● Your goal
Go over the records and copy every line with the string "trapezoid".

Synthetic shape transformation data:

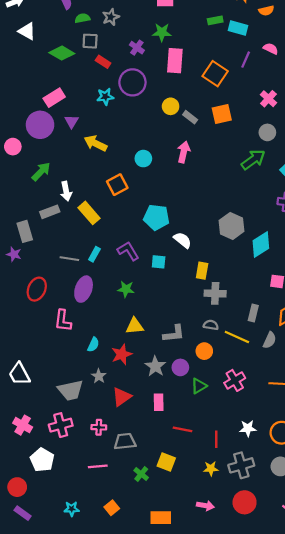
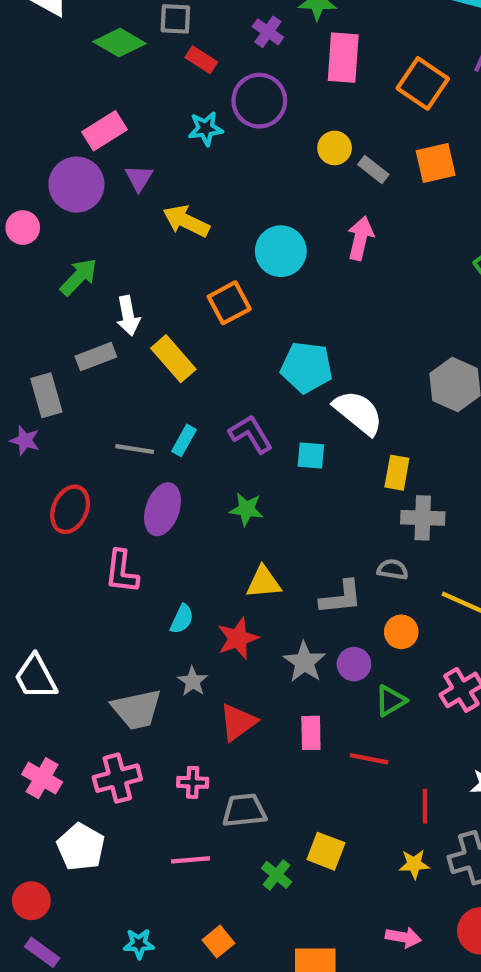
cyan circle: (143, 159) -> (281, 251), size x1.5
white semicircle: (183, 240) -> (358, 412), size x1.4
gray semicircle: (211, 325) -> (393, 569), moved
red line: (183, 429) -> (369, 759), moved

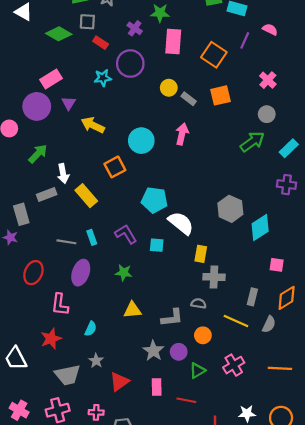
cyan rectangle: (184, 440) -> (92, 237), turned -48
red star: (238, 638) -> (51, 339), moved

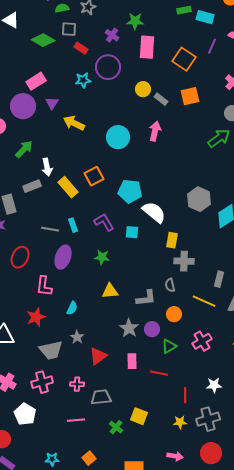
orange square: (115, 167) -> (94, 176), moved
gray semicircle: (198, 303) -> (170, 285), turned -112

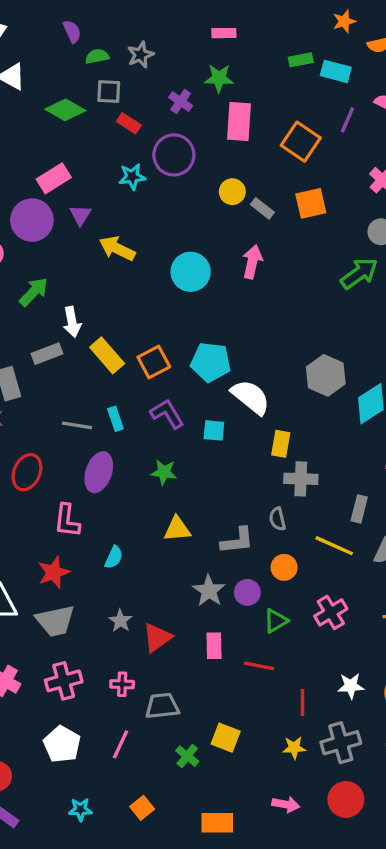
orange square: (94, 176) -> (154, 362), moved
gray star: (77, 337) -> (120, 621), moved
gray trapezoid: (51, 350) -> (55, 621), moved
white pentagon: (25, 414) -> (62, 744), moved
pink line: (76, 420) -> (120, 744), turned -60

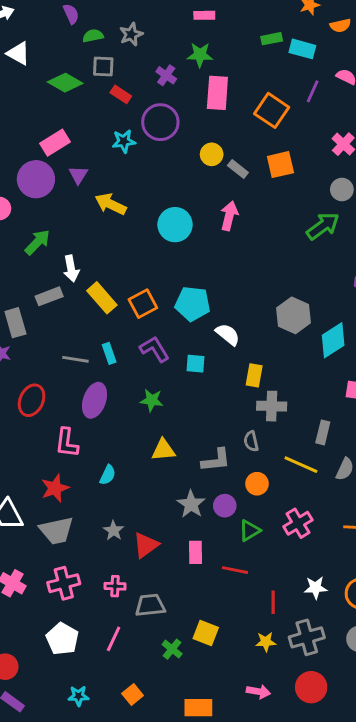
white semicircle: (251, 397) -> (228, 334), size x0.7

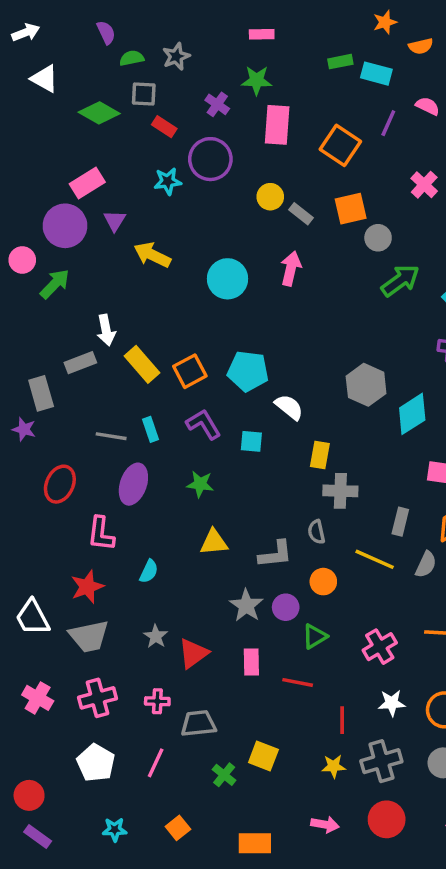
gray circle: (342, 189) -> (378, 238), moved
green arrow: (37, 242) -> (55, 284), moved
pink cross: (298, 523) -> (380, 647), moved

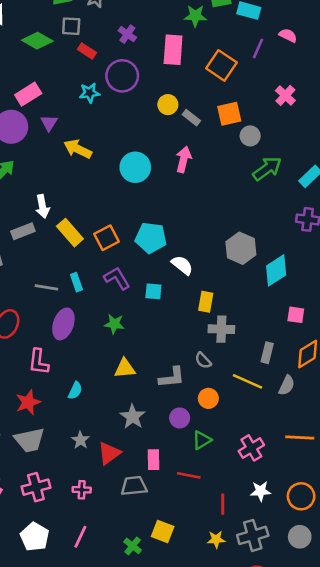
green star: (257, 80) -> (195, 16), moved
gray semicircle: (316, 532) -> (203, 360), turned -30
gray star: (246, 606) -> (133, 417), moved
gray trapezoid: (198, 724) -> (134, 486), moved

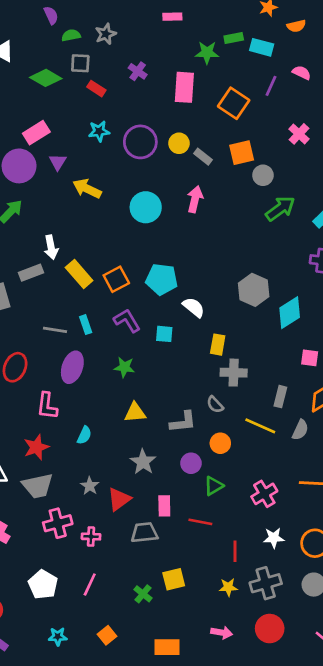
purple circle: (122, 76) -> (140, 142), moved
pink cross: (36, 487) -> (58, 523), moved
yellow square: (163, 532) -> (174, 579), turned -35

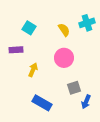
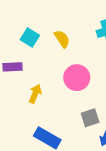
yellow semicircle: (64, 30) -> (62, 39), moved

● Exercise response
gray trapezoid: (51, 350) -> (55, 621), moved
gray trapezoid: (198, 724) -> (134, 486), moved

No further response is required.